[Work to complete] Reproduce the records below exactly as they appear, omitting any pictures they contain.

[Input]

=== Section Start ===

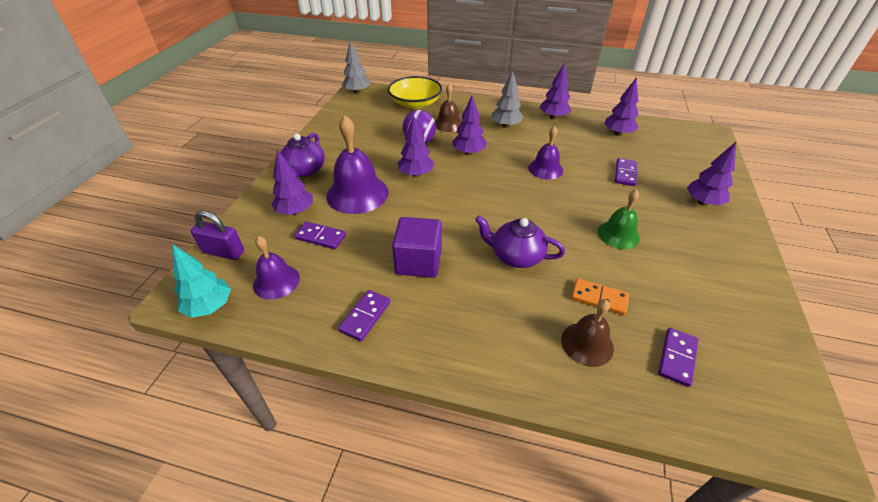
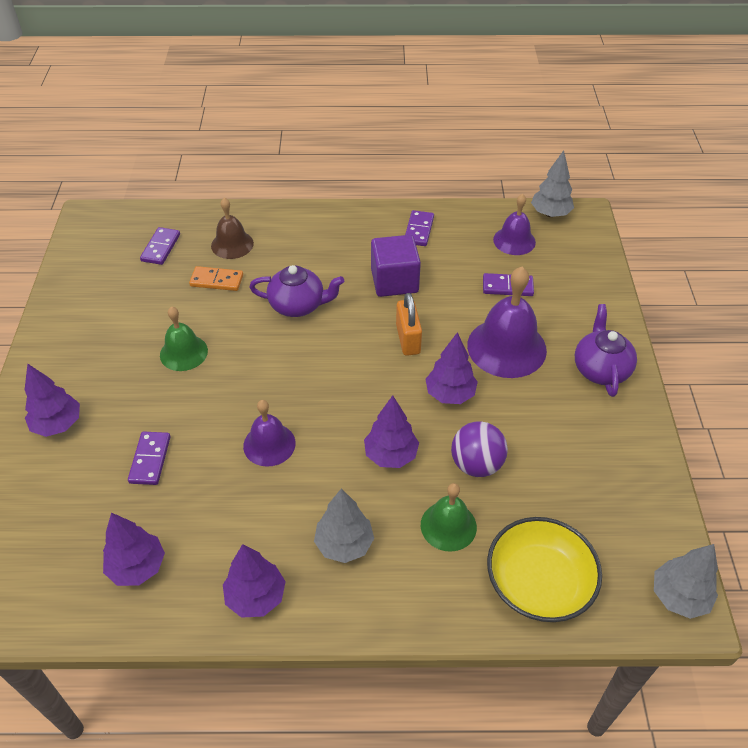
camera: 165 degrees right, 5 degrees up
turquoise tree [172,244,231,318] -> grey tree [531,150,574,217]
purple padlock [191,211,244,260] -> none
purple tree [271,150,313,215] -> none
brown bell [435,83,462,132] -> green bell [421,483,477,552]
none -> orange padlock [396,293,422,356]

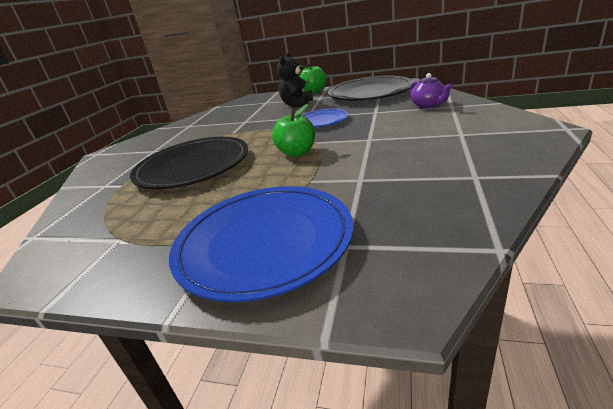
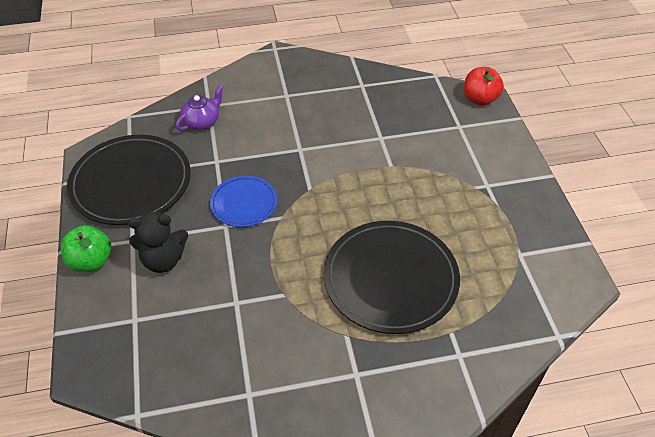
camera: 120 degrees left, 20 degrees up
blue plate [169,186,353,302] -> none
green apple [272,104,315,157] -> none
none -> red apple [464,67,504,106]

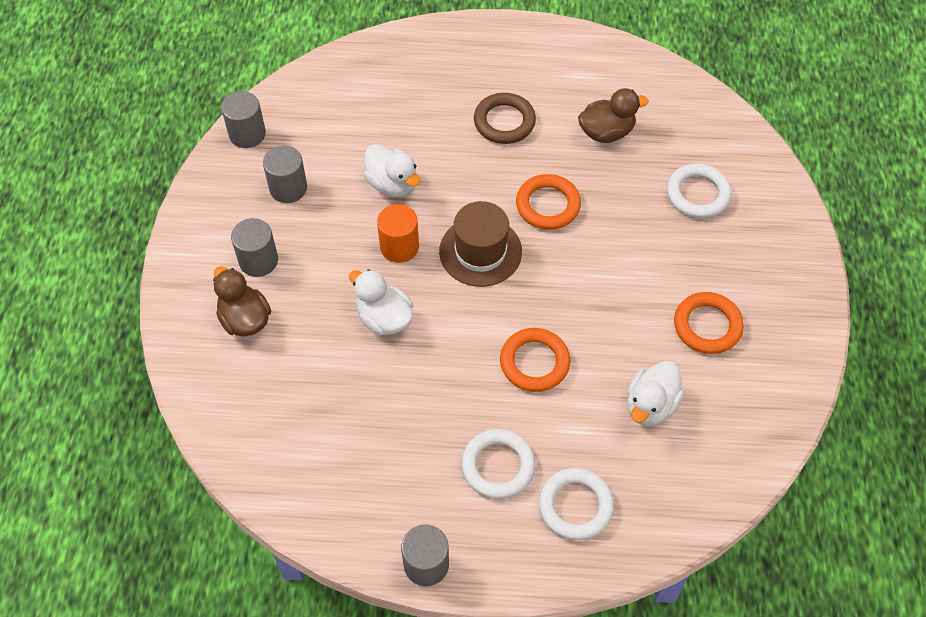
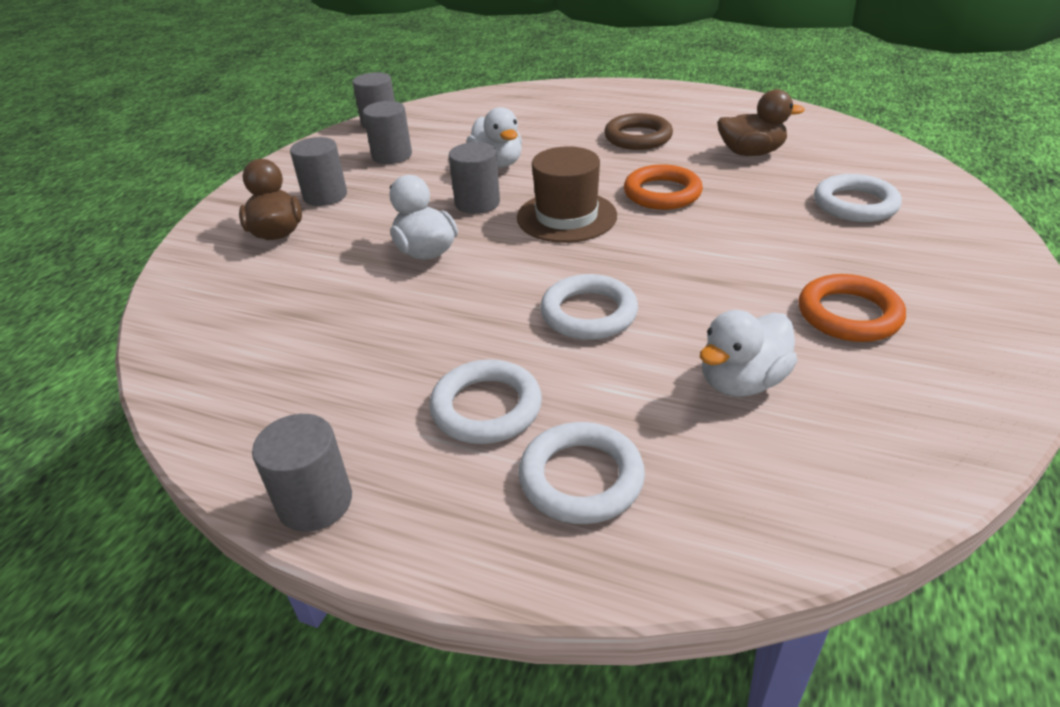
camera: 20 degrees right, 20 degrees down
orange cylinder [377,204,419,263] -> grey cylinder [449,142,500,214]
orange ring [500,328,570,392] -> white ring [540,274,638,340]

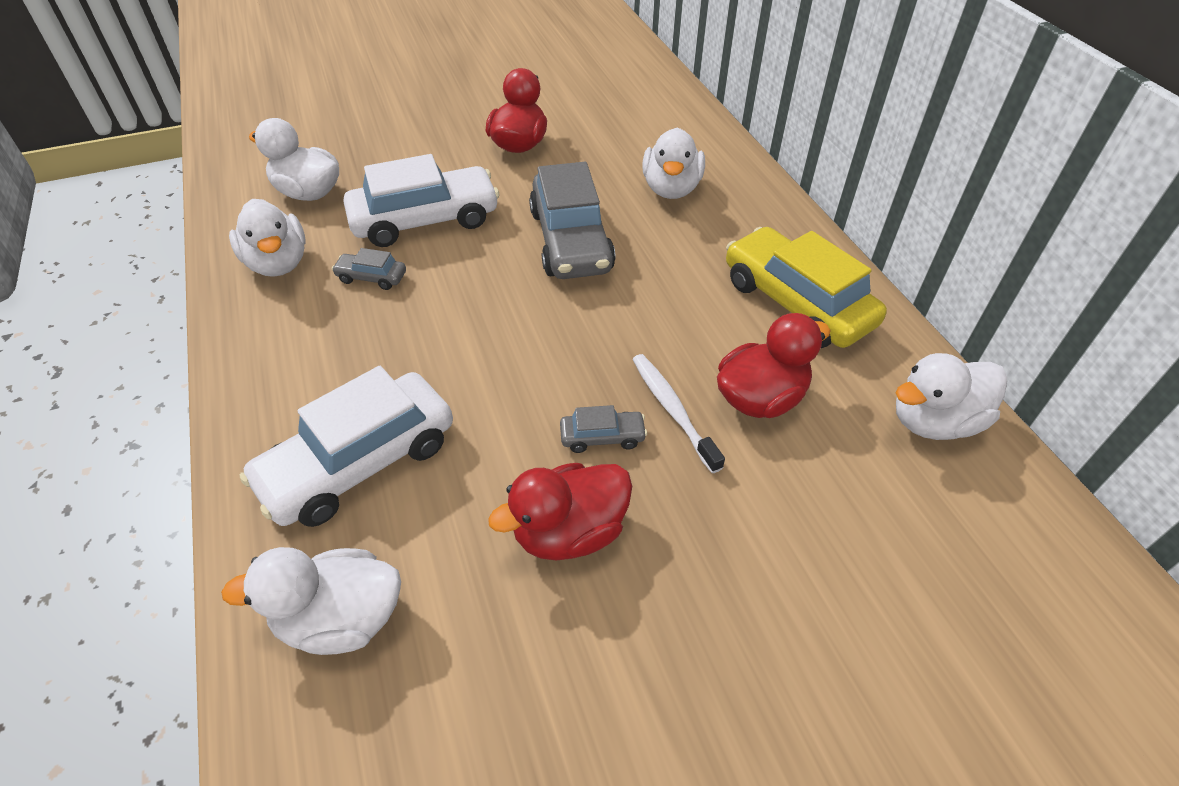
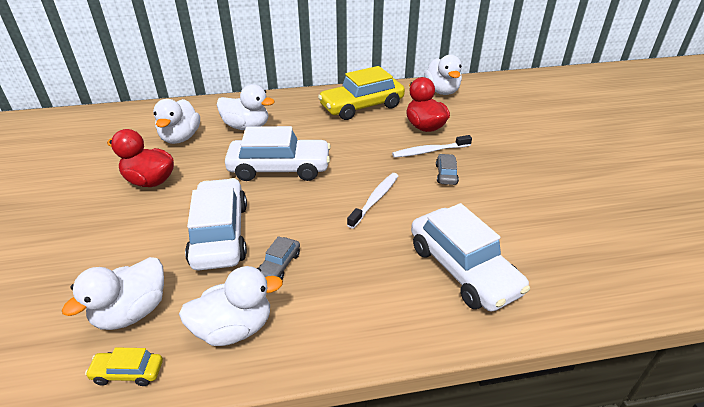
camera: 80 degrees left, 10 degrees down
white duck [221,547,401,655] -> white duck moved to [153,99,200,144]
red duck [488,463,632,561] -> none
grey car [529,162,616,279] -> white car [225,126,331,181]
none -> yellow car [85,347,163,386]
none -> white toothbrush [347,173,398,229]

=== Section End ===

[Answer to the exercise]
camera: 165 degrees right, 5 degrees up
turquoise tree [172,244,231,318] -> grey tree [531,150,574,217]
purple padlock [191,211,244,260] -> none
purple tree [271,150,313,215] -> none
brown bell [435,83,462,132] -> green bell [421,483,477,552]
none -> orange padlock [396,293,422,356]

camera: 120 degrees left, 20 degrees up
blue plate [169,186,353,302] -> none
green apple [272,104,315,157] -> none
none -> red apple [464,67,504,106]

camera: 20 degrees right, 20 degrees down
orange cylinder [377,204,419,263] -> grey cylinder [449,142,500,214]
orange ring [500,328,570,392] -> white ring [540,274,638,340]

camera: 80 degrees left, 10 degrees down
white duck [221,547,401,655] -> white duck moved to [153,99,200,144]
red duck [488,463,632,561] -> none
grey car [529,162,616,279] -> white car [225,126,331,181]
none -> yellow car [85,347,163,386]
none -> white toothbrush [347,173,398,229]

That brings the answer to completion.